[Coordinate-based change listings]

*****

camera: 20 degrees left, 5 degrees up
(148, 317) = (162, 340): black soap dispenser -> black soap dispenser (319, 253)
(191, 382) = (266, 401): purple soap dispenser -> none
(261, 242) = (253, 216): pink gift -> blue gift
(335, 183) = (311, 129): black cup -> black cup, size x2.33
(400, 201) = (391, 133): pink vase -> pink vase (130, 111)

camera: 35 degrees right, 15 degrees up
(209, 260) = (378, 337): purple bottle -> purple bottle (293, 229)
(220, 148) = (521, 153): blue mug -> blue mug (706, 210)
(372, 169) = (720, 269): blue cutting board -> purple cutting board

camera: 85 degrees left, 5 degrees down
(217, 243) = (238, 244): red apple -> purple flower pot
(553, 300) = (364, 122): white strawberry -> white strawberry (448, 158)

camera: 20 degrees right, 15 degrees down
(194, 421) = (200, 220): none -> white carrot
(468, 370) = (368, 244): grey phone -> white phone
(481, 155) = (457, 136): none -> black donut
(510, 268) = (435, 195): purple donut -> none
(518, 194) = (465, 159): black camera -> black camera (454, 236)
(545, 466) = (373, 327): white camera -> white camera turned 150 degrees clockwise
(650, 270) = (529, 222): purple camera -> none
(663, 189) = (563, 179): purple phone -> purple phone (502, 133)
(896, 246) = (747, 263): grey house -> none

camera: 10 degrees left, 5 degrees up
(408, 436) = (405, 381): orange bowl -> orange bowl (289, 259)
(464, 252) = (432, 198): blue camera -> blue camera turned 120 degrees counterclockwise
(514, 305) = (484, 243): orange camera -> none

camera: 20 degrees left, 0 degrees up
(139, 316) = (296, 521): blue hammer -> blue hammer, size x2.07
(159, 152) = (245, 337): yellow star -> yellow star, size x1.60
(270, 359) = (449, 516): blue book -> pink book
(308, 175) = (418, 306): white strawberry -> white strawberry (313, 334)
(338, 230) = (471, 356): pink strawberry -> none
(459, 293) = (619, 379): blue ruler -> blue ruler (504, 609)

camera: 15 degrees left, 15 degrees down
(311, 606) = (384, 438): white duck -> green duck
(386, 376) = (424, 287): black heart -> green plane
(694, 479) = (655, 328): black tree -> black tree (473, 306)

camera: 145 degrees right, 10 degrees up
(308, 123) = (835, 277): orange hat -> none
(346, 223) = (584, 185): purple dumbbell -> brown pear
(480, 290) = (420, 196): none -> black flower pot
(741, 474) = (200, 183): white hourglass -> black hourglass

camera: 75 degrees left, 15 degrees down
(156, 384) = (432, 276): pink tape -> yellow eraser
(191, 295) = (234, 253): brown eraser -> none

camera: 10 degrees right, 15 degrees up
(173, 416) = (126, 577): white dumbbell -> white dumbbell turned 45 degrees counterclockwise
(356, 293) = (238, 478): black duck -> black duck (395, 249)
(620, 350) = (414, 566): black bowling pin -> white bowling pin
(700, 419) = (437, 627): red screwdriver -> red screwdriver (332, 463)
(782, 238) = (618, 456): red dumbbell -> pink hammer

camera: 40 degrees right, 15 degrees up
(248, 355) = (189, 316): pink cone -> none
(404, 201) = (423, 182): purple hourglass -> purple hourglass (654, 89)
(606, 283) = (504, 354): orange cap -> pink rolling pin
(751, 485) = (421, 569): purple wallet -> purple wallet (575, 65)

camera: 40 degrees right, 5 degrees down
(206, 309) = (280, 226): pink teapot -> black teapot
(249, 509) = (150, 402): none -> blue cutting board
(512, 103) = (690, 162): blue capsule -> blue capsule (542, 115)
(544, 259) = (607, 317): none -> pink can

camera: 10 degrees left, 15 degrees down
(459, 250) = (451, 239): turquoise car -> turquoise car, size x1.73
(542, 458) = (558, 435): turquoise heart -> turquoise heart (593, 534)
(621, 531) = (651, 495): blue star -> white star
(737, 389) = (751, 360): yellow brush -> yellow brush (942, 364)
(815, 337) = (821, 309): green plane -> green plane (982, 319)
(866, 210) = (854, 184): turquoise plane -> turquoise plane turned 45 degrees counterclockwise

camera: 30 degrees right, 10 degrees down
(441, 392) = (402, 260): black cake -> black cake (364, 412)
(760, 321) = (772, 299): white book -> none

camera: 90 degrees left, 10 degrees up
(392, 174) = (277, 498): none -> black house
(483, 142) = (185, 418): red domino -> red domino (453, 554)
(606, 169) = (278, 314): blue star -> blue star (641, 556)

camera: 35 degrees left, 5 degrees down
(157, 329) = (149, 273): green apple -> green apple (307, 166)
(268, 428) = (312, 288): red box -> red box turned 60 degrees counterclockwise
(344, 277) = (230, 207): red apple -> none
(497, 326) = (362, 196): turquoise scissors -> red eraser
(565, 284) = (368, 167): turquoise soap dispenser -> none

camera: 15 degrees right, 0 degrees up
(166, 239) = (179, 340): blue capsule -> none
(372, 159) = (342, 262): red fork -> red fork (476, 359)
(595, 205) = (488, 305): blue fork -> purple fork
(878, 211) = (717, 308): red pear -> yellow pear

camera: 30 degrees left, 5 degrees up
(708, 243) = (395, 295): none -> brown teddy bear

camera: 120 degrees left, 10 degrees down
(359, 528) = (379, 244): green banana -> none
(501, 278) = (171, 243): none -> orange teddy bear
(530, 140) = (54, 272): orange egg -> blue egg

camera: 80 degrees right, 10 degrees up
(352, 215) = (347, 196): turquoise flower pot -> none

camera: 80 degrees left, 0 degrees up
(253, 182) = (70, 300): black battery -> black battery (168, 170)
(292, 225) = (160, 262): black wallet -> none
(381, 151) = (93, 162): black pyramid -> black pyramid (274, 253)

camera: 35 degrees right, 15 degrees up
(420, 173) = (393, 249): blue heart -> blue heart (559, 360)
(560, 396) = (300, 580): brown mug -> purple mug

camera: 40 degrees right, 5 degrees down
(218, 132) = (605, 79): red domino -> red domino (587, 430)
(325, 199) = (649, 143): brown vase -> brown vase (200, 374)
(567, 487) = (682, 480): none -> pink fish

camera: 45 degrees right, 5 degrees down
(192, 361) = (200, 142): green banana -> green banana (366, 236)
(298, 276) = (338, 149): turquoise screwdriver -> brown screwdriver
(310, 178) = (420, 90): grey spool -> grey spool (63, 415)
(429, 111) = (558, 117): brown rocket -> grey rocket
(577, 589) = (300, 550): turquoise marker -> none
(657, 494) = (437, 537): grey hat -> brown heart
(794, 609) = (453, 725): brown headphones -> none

*****

*Description of the task*. All the lines above are to be copied exactly, with none left out.

*Written reply*.
camera: 20 degrees left, 5 degrees up
(148, 317) = (162, 340): black soap dispenser -> black soap dispenser (319, 253)
(191, 382) = (266, 401): purple soap dispenser -> none
(261, 242) = (253, 216): pink gift -> blue gift
(335, 183) = (311, 129): black cup -> black cup, size x2.33
(400, 201) = (391, 133): pink vase -> pink vase (130, 111)

camera: 35 degrees right, 15 degrees up
(209, 260) = (378, 337): purple bottle -> purple bottle (293, 229)
(220, 148) = (521, 153): blue mug -> blue mug (706, 210)
(372, 169) = (720, 269): blue cutting board -> purple cutting board

camera: 85 degrees left, 5 degrees down
(217, 243) = (238, 244): red apple -> purple flower pot
(553, 300) = (364, 122): white strawberry -> white strawberry (448, 158)

camera: 20 degrees right, 15 degrees down
(194, 421) = (200, 220): none -> white carrot
(468, 370) = (368, 244): grey phone -> white phone
(481, 155) = (457, 136): none -> black donut
(510, 268) = (435, 195): purple donut -> none
(518, 194) = (465, 159): black camera -> black camera (454, 236)
(545, 466) = (373, 327): white camera -> white camera turned 150 degrees clockwise
(650, 270) = (529, 222): purple camera -> none
(663, 189) = (563, 179): purple phone -> purple phone (502, 133)
(896, 246) = (747, 263): grey house -> none

camera: 10 degrees left, 5 degrees up
(408, 436) = (405, 381): orange bowl -> orange bowl (289, 259)
(464, 252) = (432, 198): blue camera -> blue camera turned 120 degrees counterclockwise
(514, 305) = (484, 243): orange camera -> none

camera: 20 degrees left, 0 degrees up
(139, 316) = (296, 521): blue hammer -> blue hammer, size x2.07
(159, 152) = (245, 337): yellow star -> yellow star, size x1.60
(270, 359) = (449, 516): blue book -> pink book
(308, 175) = (418, 306): white strawberry -> white strawberry (313, 334)
(338, 230) = (471, 356): pink strawberry -> none
(459, 293) = (619, 379): blue ruler -> blue ruler (504, 609)

camera: 15 degrees left, 15 degrees down
(311, 606) = (384, 438): white duck -> green duck
(386, 376) = (424, 287): black heart -> green plane
(694, 479) = (655, 328): black tree -> black tree (473, 306)

camera: 145 degrees right, 10 degrees up
(308, 123) = (835, 277): orange hat -> none
(346, 223) = (584, 185): purple dumbbell -> brown pear
(480, 290) = (420, 196): none -> black flower pot
(741, 474) = (200, 183): white hourglass -> black hourglass

camera: 75 degrees left, 15 degrees down
(156, 384) = (432, 276): pink tape -> yellow eraser
(191, 295) = (234, 253): brown eraser -> none

camera: 10 degrees right, 15 degrees up
(173, 416) = (126, 577): white dumbbell -> white dumbbell turned 45 degrees counterclockwise
(356, 293) = (238, 478): black duck -> black duck (395, 249)
(620, 350) = (414, 566): black bowling pin -> white bowling pin
(700, 419) = (437, 627): red screwdriver -> red screwdriver (332, 463)
(782, 238) = (618, 456): red dumbbell -> pink hammer

camera: 40 degrees right, 15 degrees up
(248, 355) = (189, 316): pink cone -> none
(404, 201) = (423, 182): purple hourglass -> purple hourglass (654, 89)
(606, 283) = (504, 354): orange cap -> pink rolling pin
(751, 485) = (421, 569): purple wallet -> purple wallet (575, 65)

camera: 40 degrees right, 5 degrees down
(206, 309) = (280, 226): pink teapot -> black teapot
(249, 509) = (150, 402): none -> blue cutting board
(512, 103) = (690, 162): blue capsule -> blue capsule (542, 115)
(544, 259) = (607, 317): none -> pink can

camera: 10 degrees left, 15 degrees down
(459, 250) = (451, 239): turquoise car -> turquoise car, size x1.73
(542, 458) = (558, 435): turquoise heart -> turquoise heart (593, 534)
(621, 531) = (651, 495): blue star -> white star
(737, 389) = (751, 360): yellow brush -> yellow brush (942, 364)
(815, 337) = (821, 309): green plane -> green plane (982, 319)
(866, 210) = (854, 184): turquoise plane -> turquoise plane turned 45 degrees counterclockwise

camera: 30 degrees right, 10 degrees down
(441, 392) = (402, 260): black cake -> black cake (364, 412)
(760, 321) = (772, 299): white book -> none

camera: 90 degrees left, 10 degrees up
(392, 174) = (277, 498): none -> black house
(483, 142) = (185, 418): red domino -> red domino (453, 554)
(606, 169) = (278, 314): blue star -> blue star (641, 556)

camera: 35 degrees left, 5 degrees down
(157, 329) = (149, 273): green apple -> green apple (307, 166)
(268, 428) = (312, 288): red box -> red box turned 60 degrees counterclockwise
(344, 277) = (230, 207): red apple -> none
(497, 326) = (362, 196): turquoise scissors -> red eraser
(565, 284) = (368, 167): turquoise soap dispenser -> none

camera: 15 degrees right, 0 degrees up
(166, 239) = (179, 340): blue capsule -> none
(372, 159) = (342, 262): red fork -> red fork (476, 359)
(595, 205) = (488, 305): blue fork -> purple fork
(878, 211) = (717, 308): red pear -> yellow pear

camera: 30 degrees left, 5 degrees up
(708, 243) = (395, 295): none -> brown teddy bear

camera: 120 degrees left, 10 degrees down
(359, 528) = (379, 244): green banana -> none
(501, 278) = (171, 243): none -> orange teddy bear
(530, 140) = (54, 272): orange egg -> blue egg

camera: 80 degrees right, 10 degrees up
(352, 215) = (347, 196): turquoise flower pot -> none

camera: 80 degrees left, 0 degrees up
(253, 182) = (70, 300): black battery -> black battery (168, 170)
(292, 225) = (160, 262): black wallet -> none
(381, 151) = (93, 162): black pyramid -> black pyramid (274, 253)

camera: 35 degrees right, 15 degrees up
(420, 173) = (393, 249): blue heart -> blue heart (559, 360)
(560, 396) = (300, 580): brown mug -> purple mug

camera: 40 degrees right, 5 degrees down
(218, 132) = (605, 79): red domino -> red domino (587, 430)
(325, 199) = (649, 143): brown vase -> brown vase (200, 374)
(567, 487) = (682, 480): none -> pink fish

camera: 45 degrees right, 5 degrees down
(192, 361) = (200, 142): green banana -> green banana (366, 236)
(298, 276) = (338, 149): turquoise screwdriver -> brown screwdriver
(310, 178) = (420, 90): grey spool -> grey spool (63, 415)
(429, 111) = (558, 117): brown rocket -> grey rocket
(577, 589) = (300, 550): turquoise marker -> none
(657, 494) = (437, 537): grey hat -> brown heart
(794, 609) = (453, 725): brown headphones -> none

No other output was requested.